* **Directions**: Scan the records for the string "parking" and copy every line that holds it.

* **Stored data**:

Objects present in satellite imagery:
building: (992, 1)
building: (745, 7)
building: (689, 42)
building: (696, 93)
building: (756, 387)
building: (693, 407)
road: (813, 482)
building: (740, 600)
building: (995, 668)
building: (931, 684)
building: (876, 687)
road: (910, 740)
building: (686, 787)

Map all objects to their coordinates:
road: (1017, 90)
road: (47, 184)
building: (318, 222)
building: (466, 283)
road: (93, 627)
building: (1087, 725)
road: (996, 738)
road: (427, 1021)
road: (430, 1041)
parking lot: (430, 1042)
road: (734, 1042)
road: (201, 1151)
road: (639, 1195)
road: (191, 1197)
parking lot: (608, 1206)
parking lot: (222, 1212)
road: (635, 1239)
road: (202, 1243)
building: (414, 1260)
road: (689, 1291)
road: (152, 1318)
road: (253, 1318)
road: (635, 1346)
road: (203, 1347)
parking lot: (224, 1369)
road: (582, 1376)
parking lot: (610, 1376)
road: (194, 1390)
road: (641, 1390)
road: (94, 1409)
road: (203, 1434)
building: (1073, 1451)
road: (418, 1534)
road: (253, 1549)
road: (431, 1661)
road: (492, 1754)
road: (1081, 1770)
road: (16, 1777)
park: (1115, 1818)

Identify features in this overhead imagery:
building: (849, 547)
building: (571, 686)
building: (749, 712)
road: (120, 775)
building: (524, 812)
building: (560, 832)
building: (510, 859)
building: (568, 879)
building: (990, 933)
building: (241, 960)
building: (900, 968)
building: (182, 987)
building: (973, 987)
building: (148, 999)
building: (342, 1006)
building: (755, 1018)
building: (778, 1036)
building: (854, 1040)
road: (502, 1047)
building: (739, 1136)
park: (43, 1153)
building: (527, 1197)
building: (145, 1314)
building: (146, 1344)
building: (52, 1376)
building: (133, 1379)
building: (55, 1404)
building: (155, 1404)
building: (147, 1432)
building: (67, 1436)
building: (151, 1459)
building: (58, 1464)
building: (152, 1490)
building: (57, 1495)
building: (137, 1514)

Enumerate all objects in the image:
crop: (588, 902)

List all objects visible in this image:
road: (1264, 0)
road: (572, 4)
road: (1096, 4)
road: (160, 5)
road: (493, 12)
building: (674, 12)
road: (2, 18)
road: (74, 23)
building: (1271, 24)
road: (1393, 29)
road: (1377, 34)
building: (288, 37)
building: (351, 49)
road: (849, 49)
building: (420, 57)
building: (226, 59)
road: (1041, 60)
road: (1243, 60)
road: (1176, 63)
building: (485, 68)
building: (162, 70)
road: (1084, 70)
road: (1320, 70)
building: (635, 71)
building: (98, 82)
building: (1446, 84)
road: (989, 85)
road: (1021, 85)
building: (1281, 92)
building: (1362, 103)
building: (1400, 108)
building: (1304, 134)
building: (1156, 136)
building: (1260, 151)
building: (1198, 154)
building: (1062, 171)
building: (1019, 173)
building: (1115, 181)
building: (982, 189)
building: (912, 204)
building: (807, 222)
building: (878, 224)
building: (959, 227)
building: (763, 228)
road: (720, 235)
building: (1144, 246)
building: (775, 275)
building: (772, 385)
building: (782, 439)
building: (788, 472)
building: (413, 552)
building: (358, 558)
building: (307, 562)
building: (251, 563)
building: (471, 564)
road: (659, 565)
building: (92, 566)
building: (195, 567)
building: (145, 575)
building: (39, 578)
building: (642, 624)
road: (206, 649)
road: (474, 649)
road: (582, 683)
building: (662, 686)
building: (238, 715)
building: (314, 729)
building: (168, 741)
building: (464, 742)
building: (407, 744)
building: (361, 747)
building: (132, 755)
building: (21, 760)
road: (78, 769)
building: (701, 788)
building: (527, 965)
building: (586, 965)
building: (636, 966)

* **Final answer**:
parking lot: (430, 1042)
parking lot: (608, 1206)
parking lot: (222, 1212)
parking lot: (224, 1369)
parking lot: (610, 1376)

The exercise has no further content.